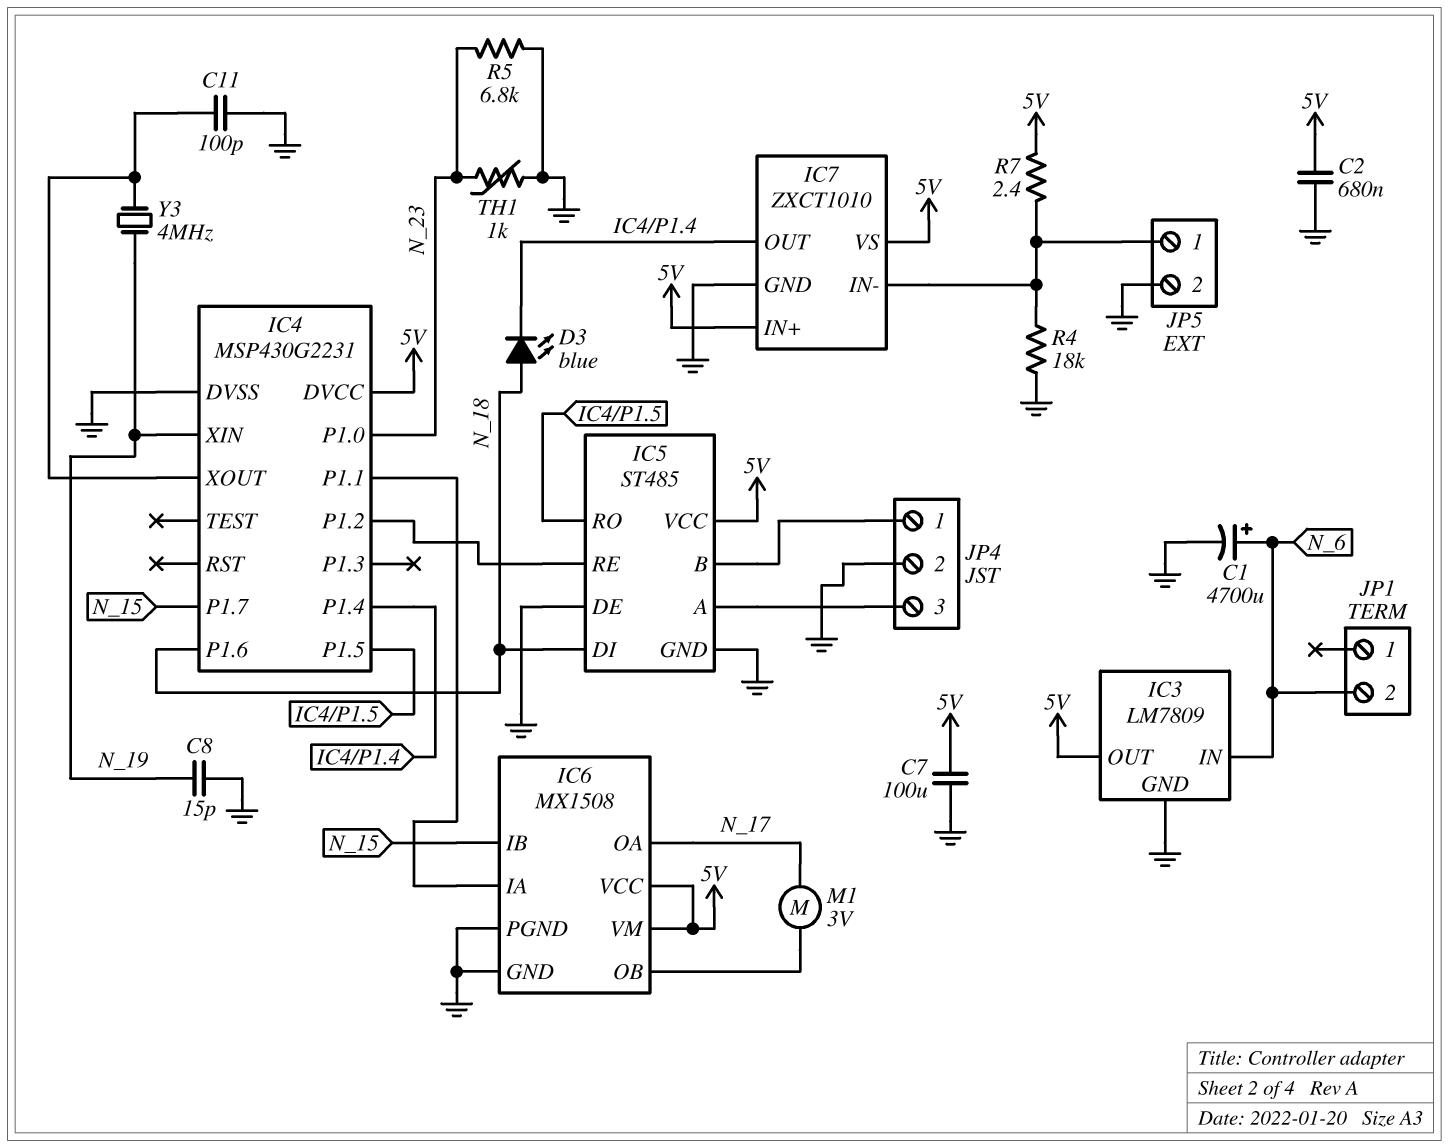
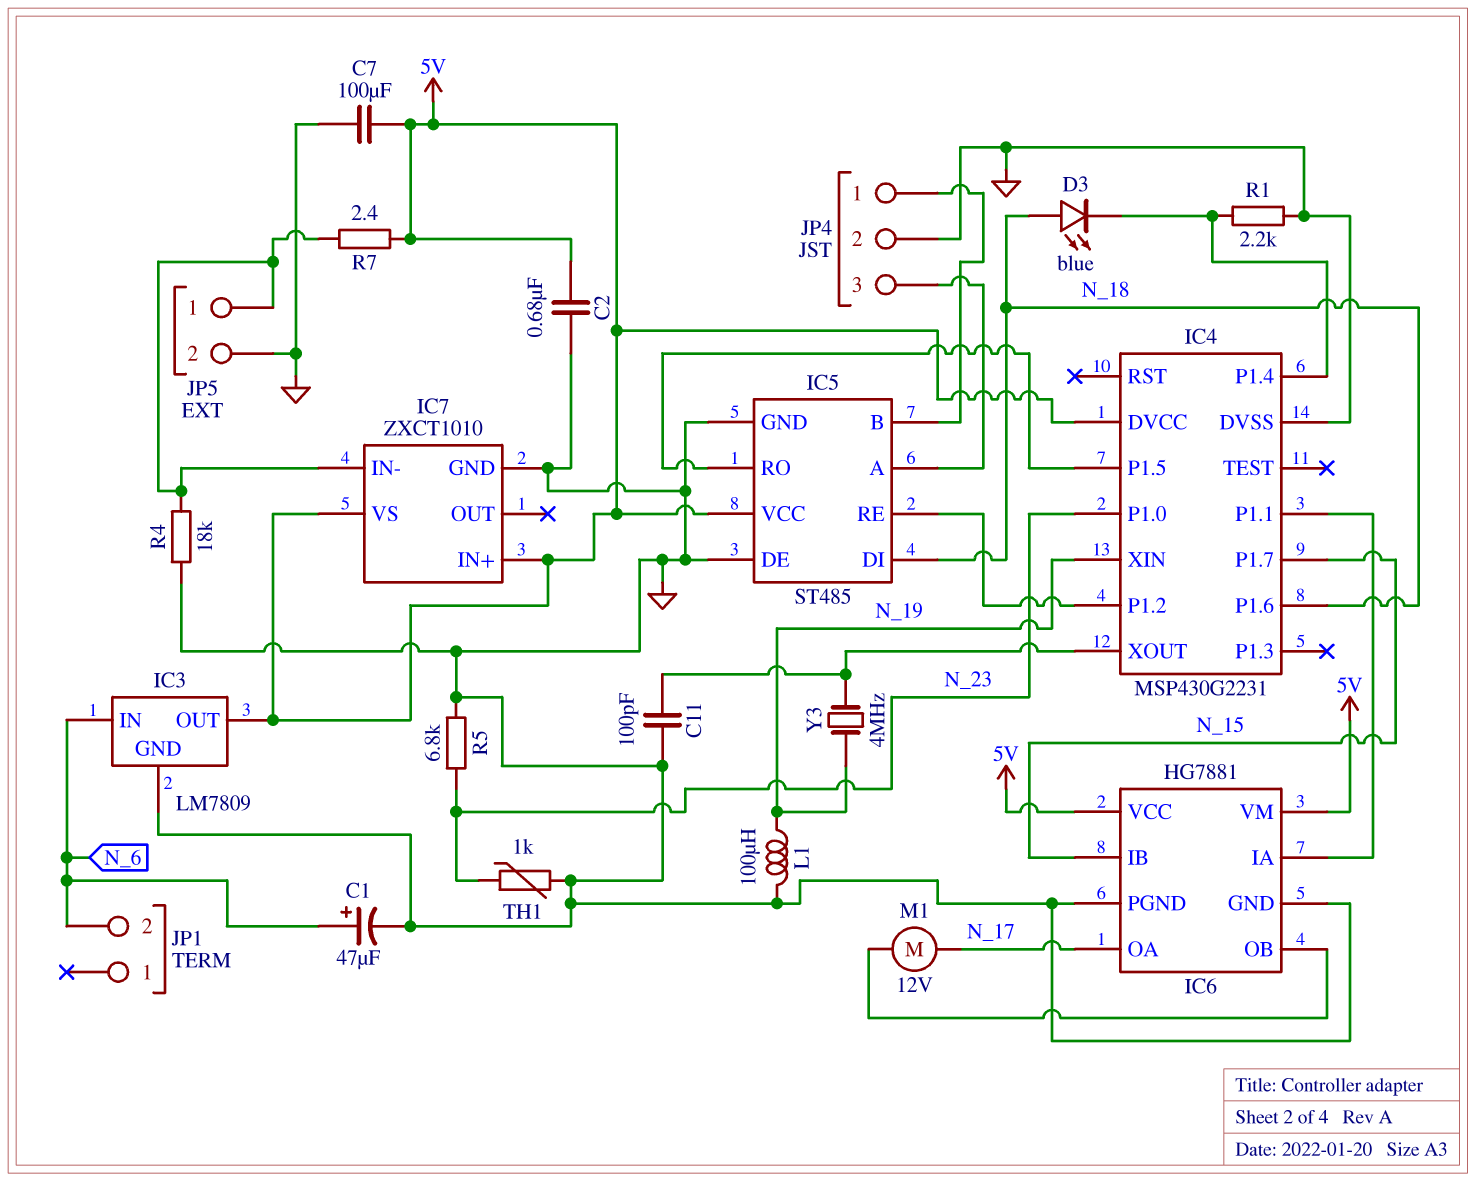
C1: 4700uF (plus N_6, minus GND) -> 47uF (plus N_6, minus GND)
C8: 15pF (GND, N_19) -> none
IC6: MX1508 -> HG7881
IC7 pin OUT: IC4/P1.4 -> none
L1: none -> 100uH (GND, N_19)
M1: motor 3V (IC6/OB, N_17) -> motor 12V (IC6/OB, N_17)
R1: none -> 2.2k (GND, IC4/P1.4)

────────────────────

■ ACTIVITY ■
Omit the pictures and reproduce the listing exactly.

■ SOLUTION FOR THIS PROBLEM ■
C1: 4700uF (plus N_6, minus GND) -> 47uF (plus N_6, minus GND)
C8: 15pF (GND, N_19) -> none
IC6: MX1508 -> HG7881
IC7 pin OUT: IC4/P1.4 -> none
L1: none -> 100uH (GND, N_19)
M1: motor 3V (IC6/OB, N_17) -> motor 12V (IC6/OB, N_17)
R1: none -> 2.2k (GND, IC4/P1.4)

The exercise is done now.